## INSTRUCTIONS FOR THE TASK
Copy exactly, and only, the lines from the line containing "gone,GreenLightBulb,<149 280 113" through the last line of the records below, both included, and leave out any pictures.

## DATASET EXTRACT
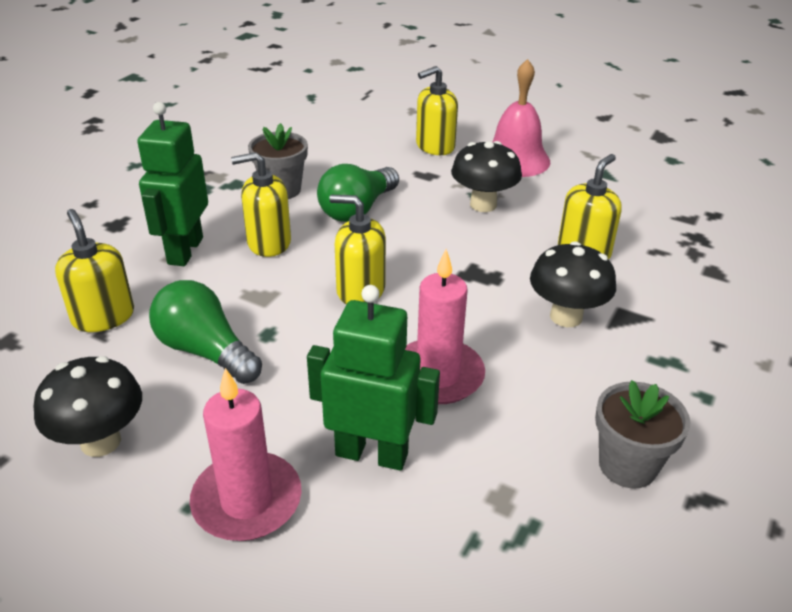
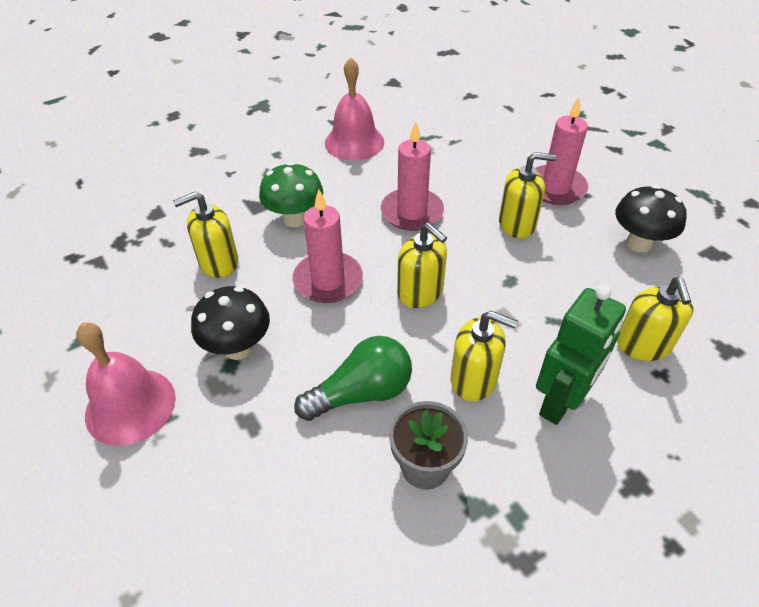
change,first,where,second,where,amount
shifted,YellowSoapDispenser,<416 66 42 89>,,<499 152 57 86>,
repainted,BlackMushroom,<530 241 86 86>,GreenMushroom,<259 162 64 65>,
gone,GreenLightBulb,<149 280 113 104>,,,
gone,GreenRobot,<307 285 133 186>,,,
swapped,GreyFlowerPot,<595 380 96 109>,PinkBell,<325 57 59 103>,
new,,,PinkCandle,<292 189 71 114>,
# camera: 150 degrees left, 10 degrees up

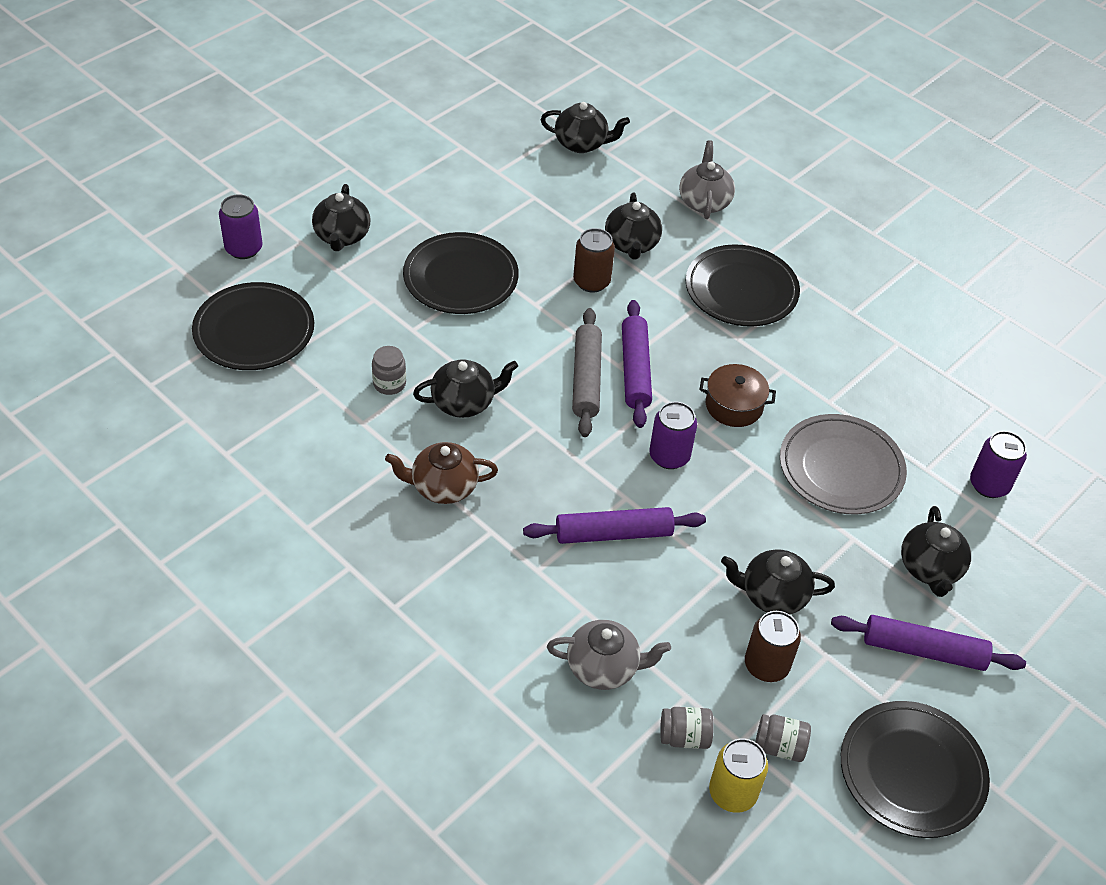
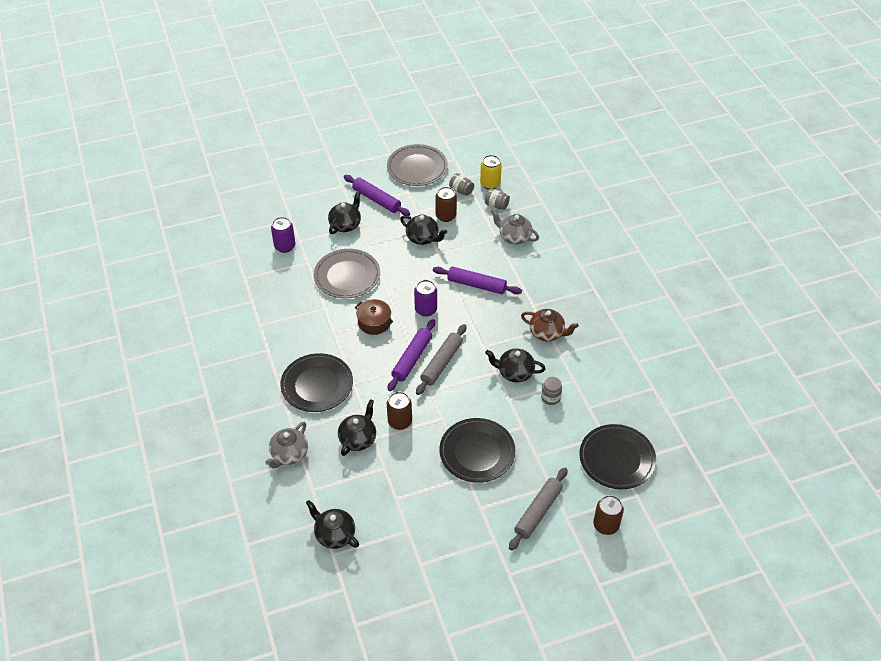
change,first,where,second,where,amount
swapped,BlackTeapot,<312 184 58 67>,GreyRollingPin,<509 468 59 82>,
repainted,PurpleCan,<219 194 44 65>,BrownCan,<593 495 31 40>,
repainted,BlackPlate,<841 701 149 137>,GreyPlate,<387 144 61 42>,
# camera: 150 degrees left, 0 degrees up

## PROBLEM SOLUTION
gone,GreenLightBulb,<149 280 113 104>,,,
gone,GreenRobot,<307 285 133 186>,,,
swapped,GreyFlowerPot,<595 380 96 109>,PinkBell,<325 57 59 103>,
new,,,PinkCandle,<292 189 71 114>,
# camera: 150 degrees left, 10 degrees up

change,first,where,second,where,amount
swapped,BlackTeapot,<312 184 58 67>,GreyRollingPin,<509 468 59 82>,
repainted,PurpleCan,<219 194 44 65>,BrownCan,<593 495 31 40>,
repainted,BlackPlate,<841 701 149 137>,GreyPlate,<387 144 61 42>,
# camera: 150 degrees left, 0 degrees up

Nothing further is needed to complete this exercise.